(Items from a data source)
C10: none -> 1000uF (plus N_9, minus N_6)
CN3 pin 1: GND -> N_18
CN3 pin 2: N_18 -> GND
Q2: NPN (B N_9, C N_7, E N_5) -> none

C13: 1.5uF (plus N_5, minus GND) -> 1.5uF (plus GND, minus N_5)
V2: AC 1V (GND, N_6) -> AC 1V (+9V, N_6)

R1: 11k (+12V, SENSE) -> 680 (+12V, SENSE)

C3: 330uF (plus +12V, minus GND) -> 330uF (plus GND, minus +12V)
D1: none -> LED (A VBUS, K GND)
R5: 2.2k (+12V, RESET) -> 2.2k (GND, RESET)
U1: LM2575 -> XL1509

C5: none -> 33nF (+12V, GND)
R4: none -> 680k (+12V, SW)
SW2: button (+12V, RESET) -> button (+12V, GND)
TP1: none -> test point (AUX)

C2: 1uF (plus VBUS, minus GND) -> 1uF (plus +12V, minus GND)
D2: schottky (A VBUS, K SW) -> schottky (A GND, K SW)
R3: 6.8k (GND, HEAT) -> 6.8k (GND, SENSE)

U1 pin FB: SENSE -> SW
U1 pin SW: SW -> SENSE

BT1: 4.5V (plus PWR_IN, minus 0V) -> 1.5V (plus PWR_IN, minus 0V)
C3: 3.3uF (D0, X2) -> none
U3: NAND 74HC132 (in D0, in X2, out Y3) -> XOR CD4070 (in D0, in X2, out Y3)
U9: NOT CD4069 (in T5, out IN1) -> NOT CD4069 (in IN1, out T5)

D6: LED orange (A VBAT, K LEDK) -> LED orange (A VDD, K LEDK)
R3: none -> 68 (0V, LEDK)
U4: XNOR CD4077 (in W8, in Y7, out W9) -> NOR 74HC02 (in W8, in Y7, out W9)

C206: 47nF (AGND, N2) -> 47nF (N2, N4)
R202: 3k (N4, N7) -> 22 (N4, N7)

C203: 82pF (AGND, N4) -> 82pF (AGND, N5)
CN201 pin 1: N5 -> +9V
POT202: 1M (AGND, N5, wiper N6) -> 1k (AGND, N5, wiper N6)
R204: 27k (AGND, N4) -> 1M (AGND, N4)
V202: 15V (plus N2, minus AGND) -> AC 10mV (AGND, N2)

### Exercise brief
Where a line in the records above contains the word "AGND", copy that line.

### Answer box
C206: 47nF (AGND, N2) -> 47nF (N2, N4)
C203: 82pF (AGND, N4) -> 82pF (AGND, N5)
POT202: 1M (AGND, N5, wiper N6) -> 1k (AGND, N5, wiper N6)
R204: 27k (AGND, N4) -> 1M (AGND, N4)
V202: 15V (plus N2, minus AGND) -> AC 10mV (AGND, N2)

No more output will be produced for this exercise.